Segment Start: SUPPLIED MATERIAL

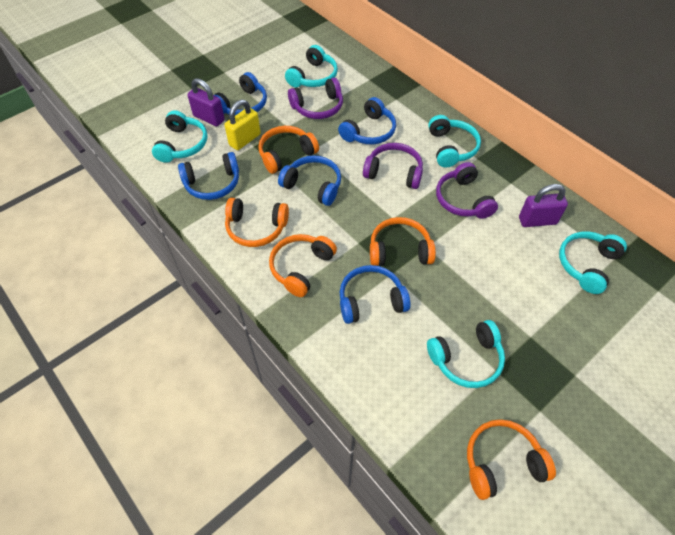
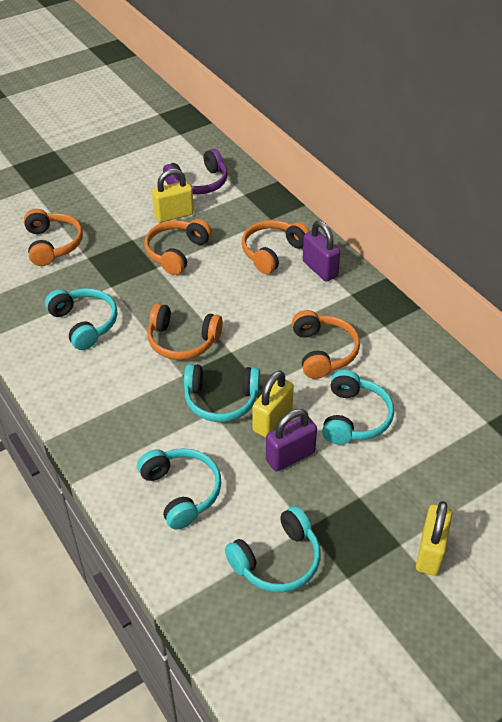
blue headphones: 5 -> 0
purple headphones: 3 -> 1
yellow padlock: 1 -> 3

Segment End: SUPPLIED MATERIAL

INSTRUCTIONS FOR THE TASK — Copy every line that contains "headphones" from the listing above.

PROBLEM SOLUTION —
blue headphones: 5 -> 0
purple headphones: 3 -> 1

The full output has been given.